BEGIN
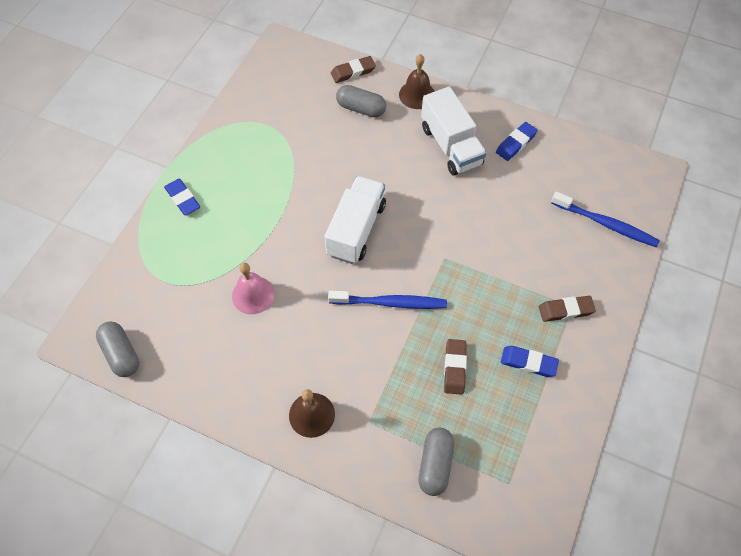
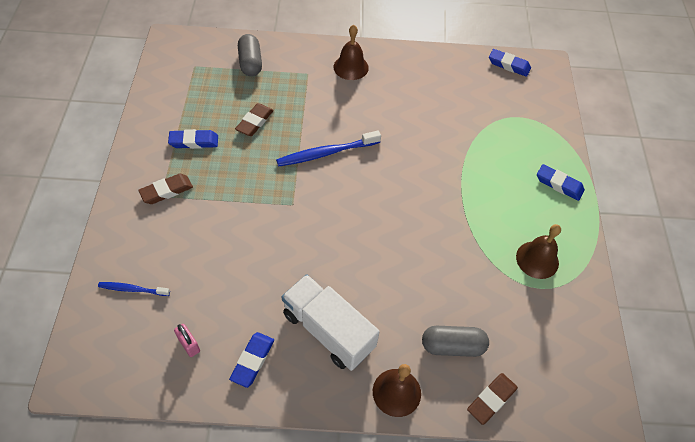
camera: 155 degrees right, 5 degrees down
grey capsule [96,322,139,377] -> blue eraser [489,49,531,77]
pink bell [232,263,275,314] -> none
white truck [324,176,386,264] -> none
brown eraser [444,339,467,395] -> brown eraser turned 45 degrees clockwise [235,103,274,136]
blue toothbrush [551,192,660,247] -> blue toothbrush [98,282,170,296], size x0.58
none -> pink padlock [174,324,200,357]
none -> brown bell [516,224,561,279]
END
TASK DETAILS:
Return the listing above in full and unaltered. Keep the pictures out.

YOUR RESPONSE:
camera: 155 degrees right, 5 degrees down
grey capsule [96,322,139,377] -> blue eraser [489,49,531,77]
pink bell [232,263,275,314] -> none
white truck [324,176,386,264] -> none
brown eraser [444,339,467,395] -> brown eraser turned 45 degrees clockwise [235,103,274,136]
blue toothbrush [551,192,660,247] -> blue toothbrush [98,282,170,296], size x0.58
none -> pink padlock [174,324,200,357]
none -> brown bell [516,224,561,279]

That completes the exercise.